Prompt – Copy all entries verbatim and keep any pictures out of the copy.
.....
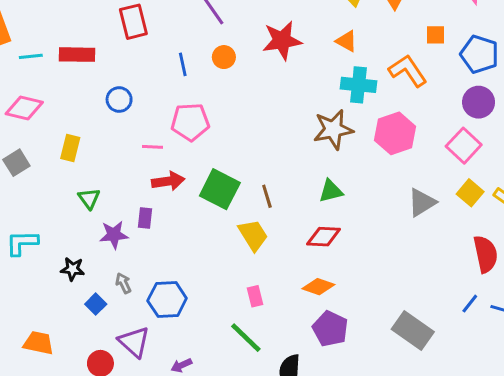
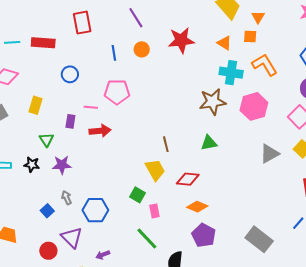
orange square: (436, 35) -> (250, 37), moved
green square: (220, 189) -> (138, 195), moved, size x0.6
purple rectangle: (145, 218) -> (70, 121), moved
red diamond: (324, 237) -> (188, 179), moved
black star: (73, 269) -> (32, 165), moved

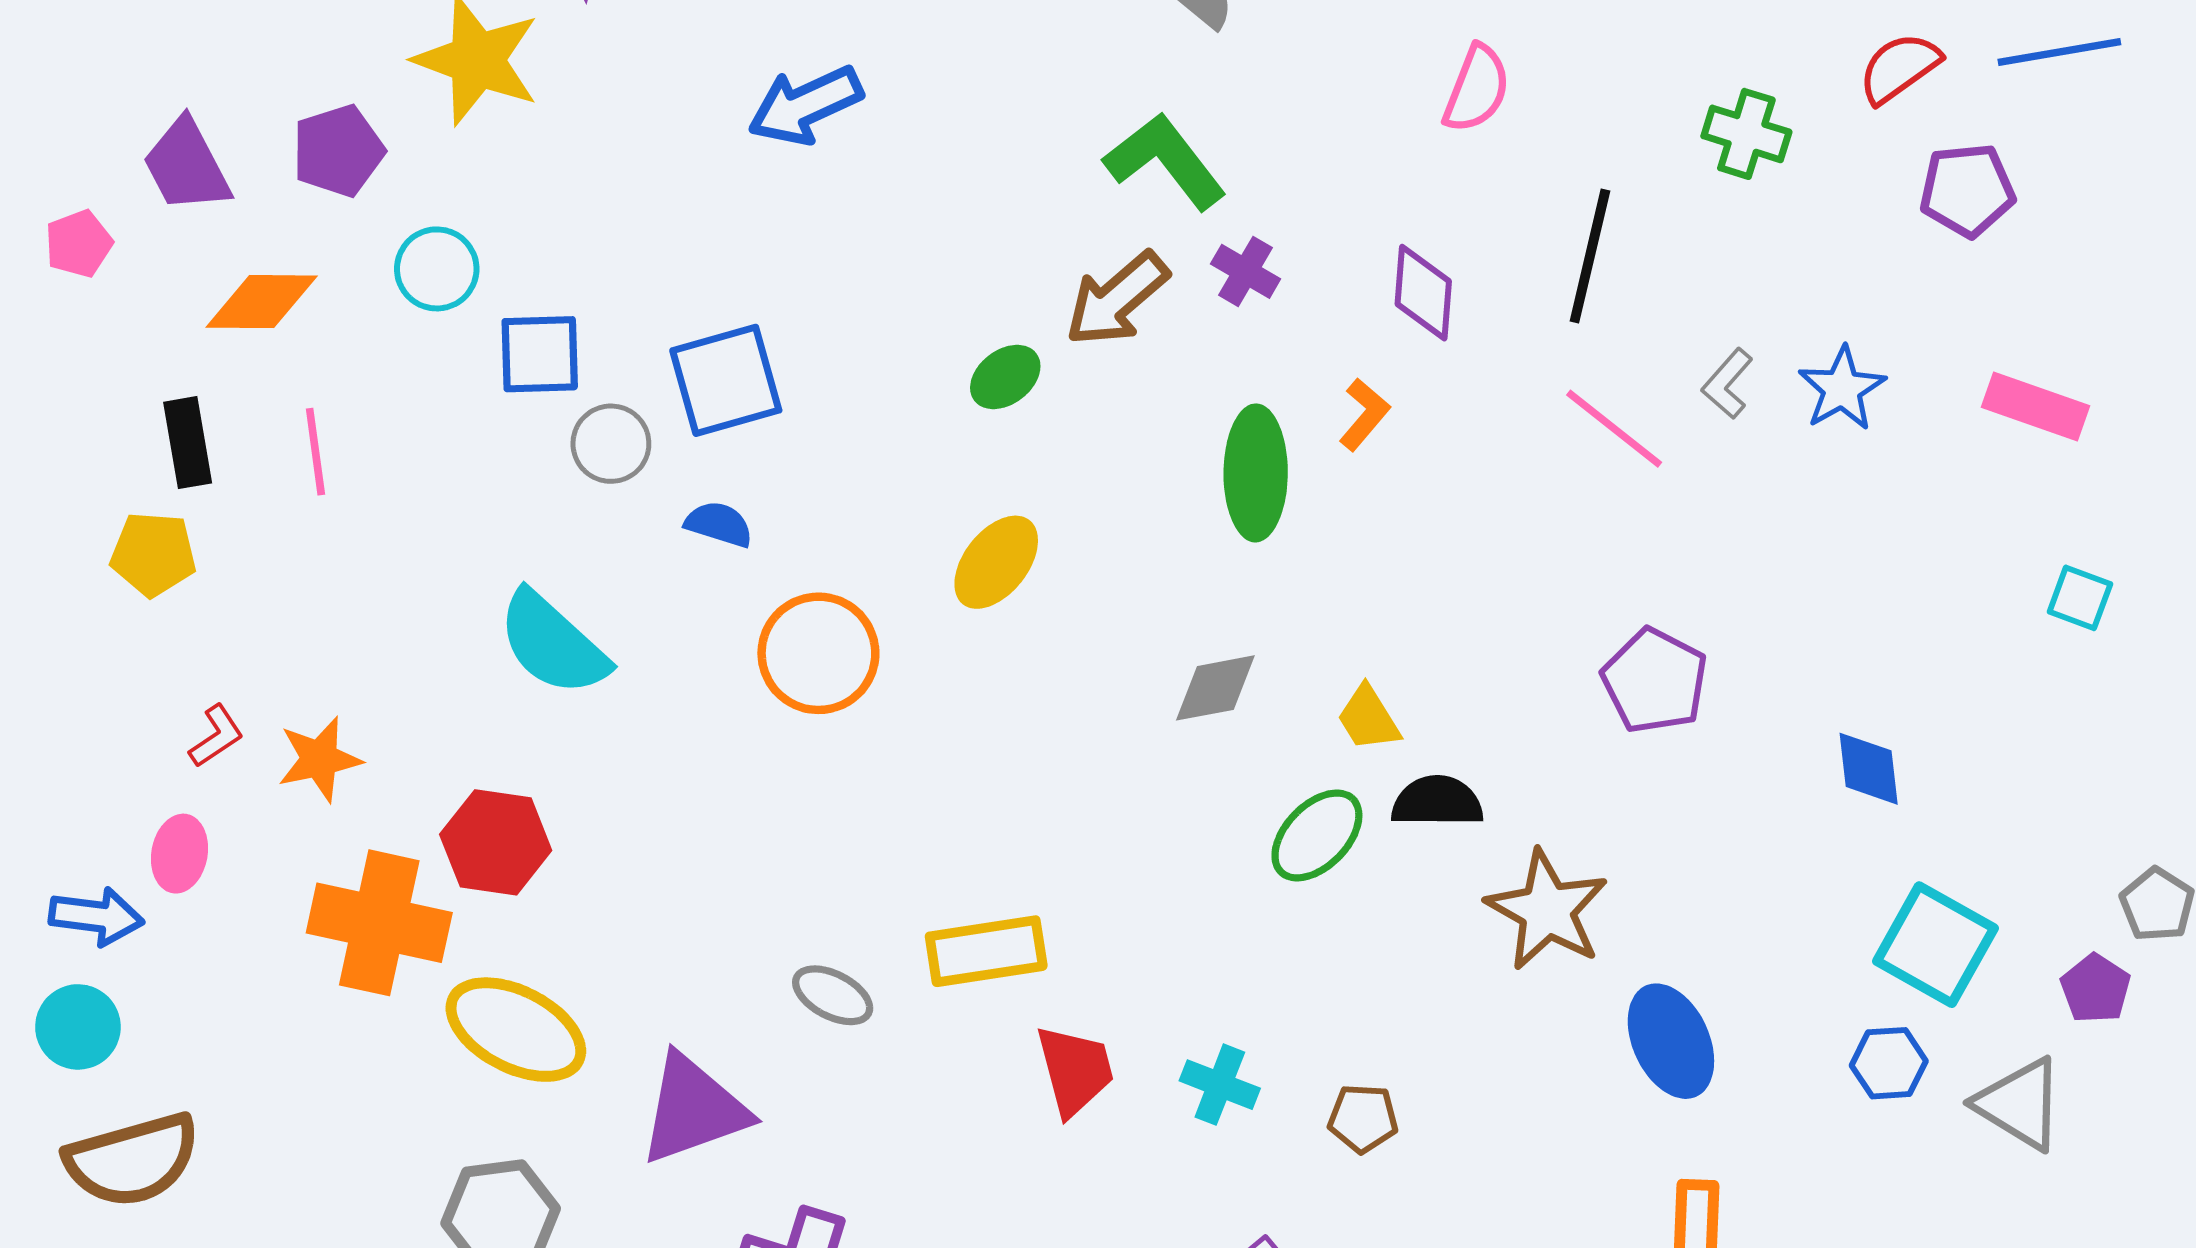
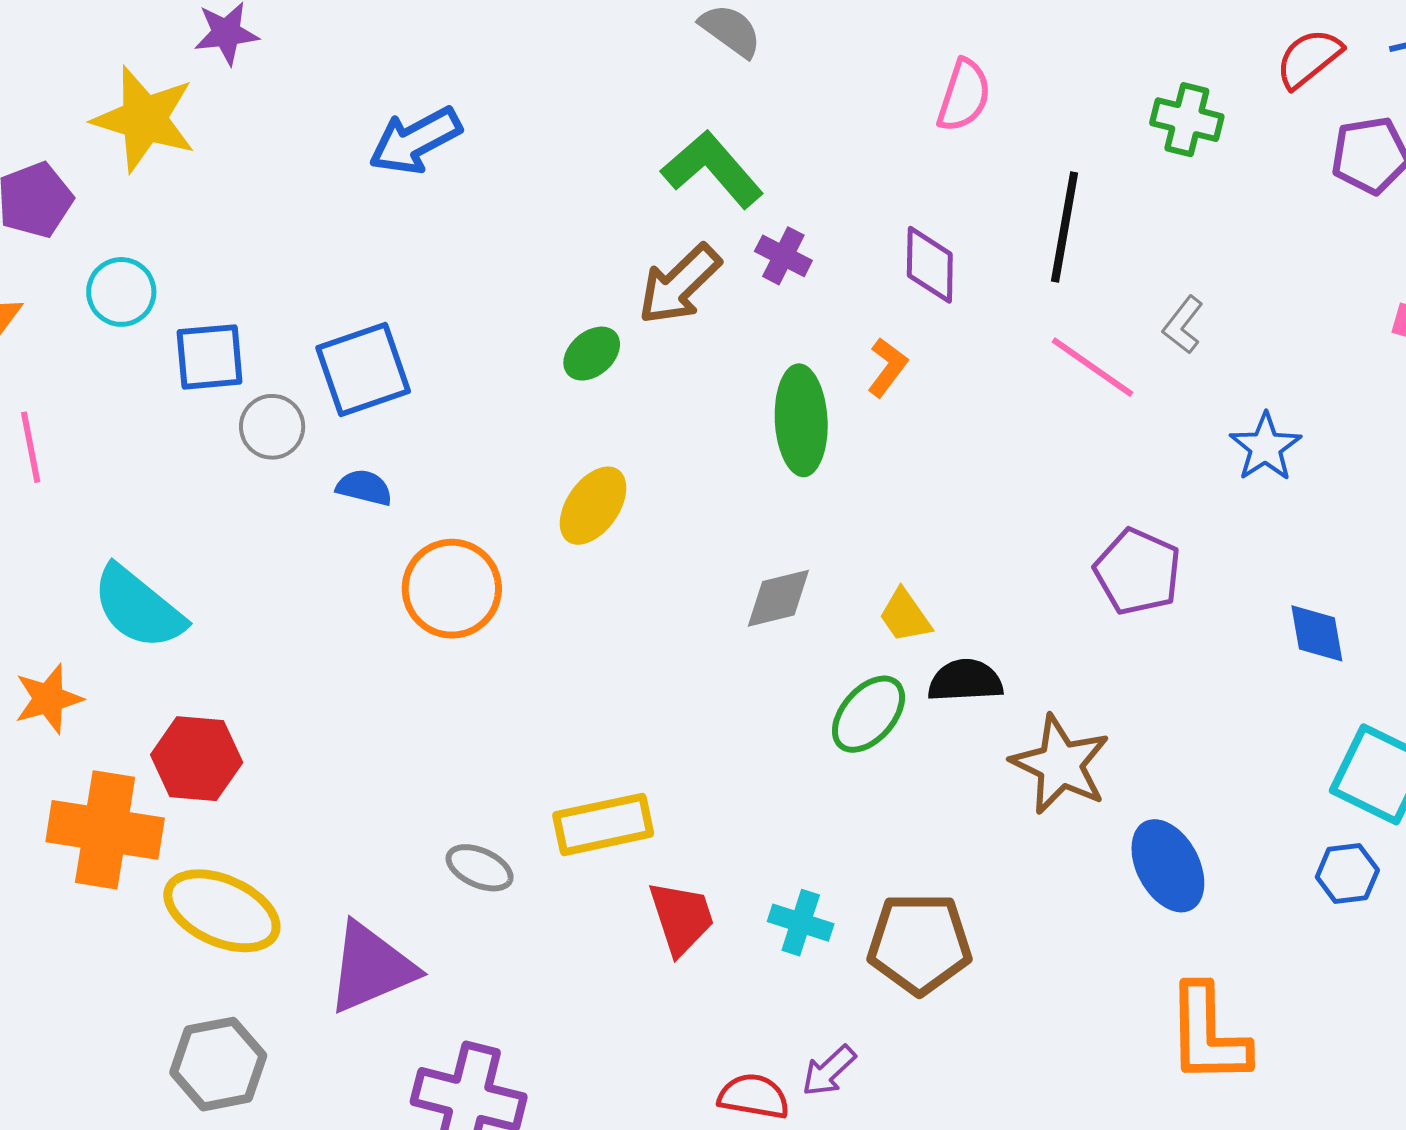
blue star: (1842, 389) -> (1265, 447), moved
cyan semicircle: (553, 644) -> (138, 608), moved
brown pentagon: (1363, 1118) -> (919, 943), size x1.8

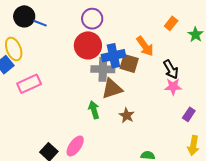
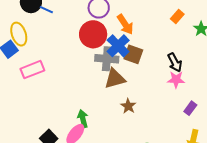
orange arrow: (145, 46) -> (125, 24), moved
blue cross: (113, 56) -> (118, 46), turned -35
green arrow: (94, 110) -> (83, 119), moved

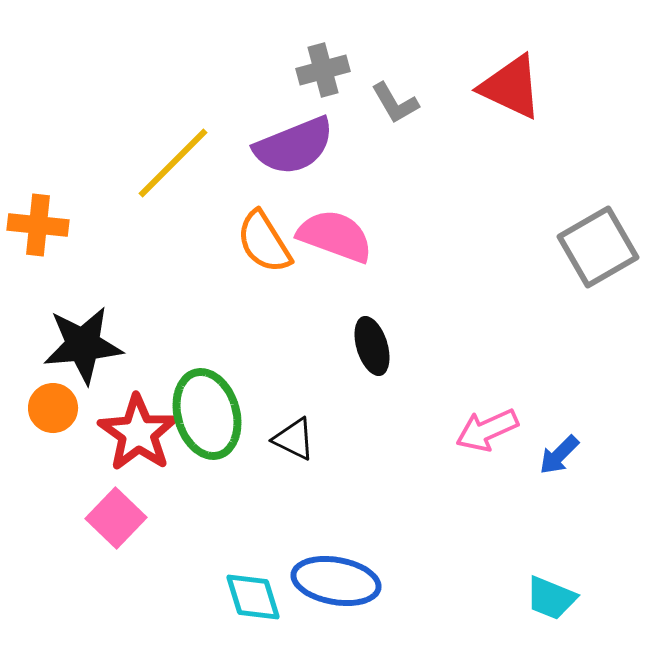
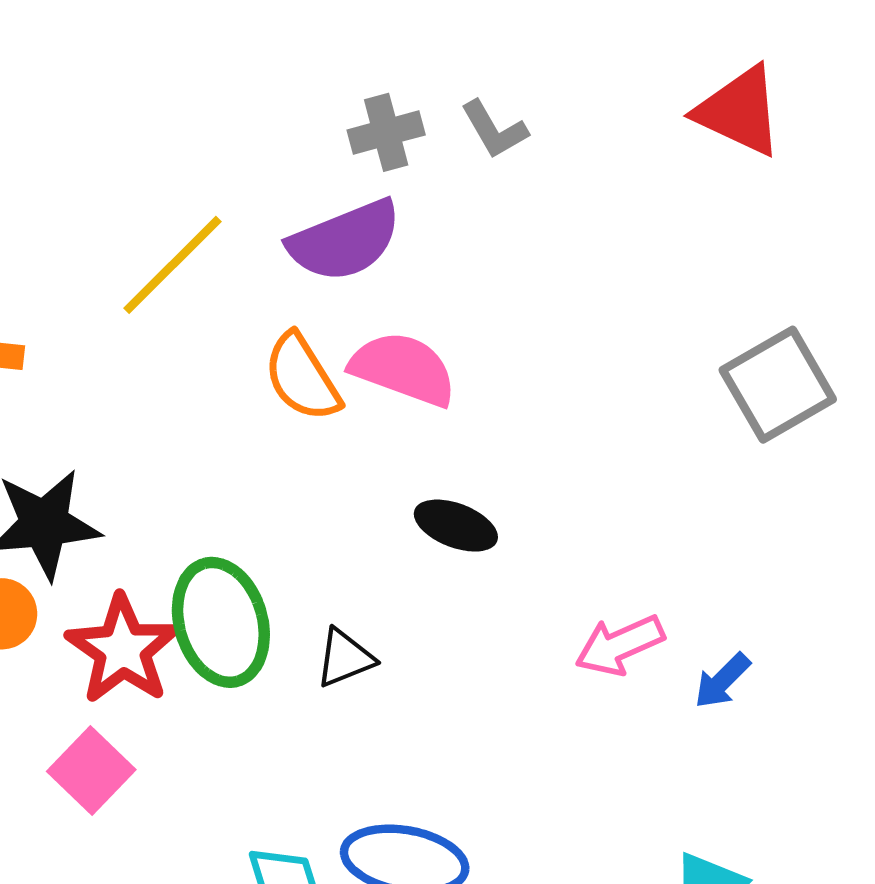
red triangle: (511, 87) -> (739, 111), moved
gray L-shape: (395, 103) -> (494, 130), moved
black ellipse: (372, 346) -> (456, 526), turned -52
black triangle: (294, 439) -> (345, 658), turned -48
.....
Completed task –
orange square: (436, 35) -> (250, 37), moved
green square: (220, 189) -> (138, 195), moved, size x0.6
purple rectangle: (145, 218) -> (70, 121), moved
red diamond: (324, 237) -> (188, 179), moved
black star: (73, 269) -> (32, 165), moved

blue star: (1842, 389) -> (1265, 447), moved
cyan semicircle: (553, 644) -> (138, 608), moved
brown pentagon: (1363, 1118) -> (919, 943), size x1.8

orange arrow: (145, 46) -> (125, 24), moved
blue cross: (113, 56) -> (118, 46), turned -35
green arrow: (94, 110) -> (83, 119), moved

red triangle: (511, 87) -> (739, 111), moved
gray L-shape: (395, 103) -> (494, 130), moved
black ellipse: (372, 346) -> (456, 526), turned -52
black triangle: (294, 439) -> (345, 658), turned -48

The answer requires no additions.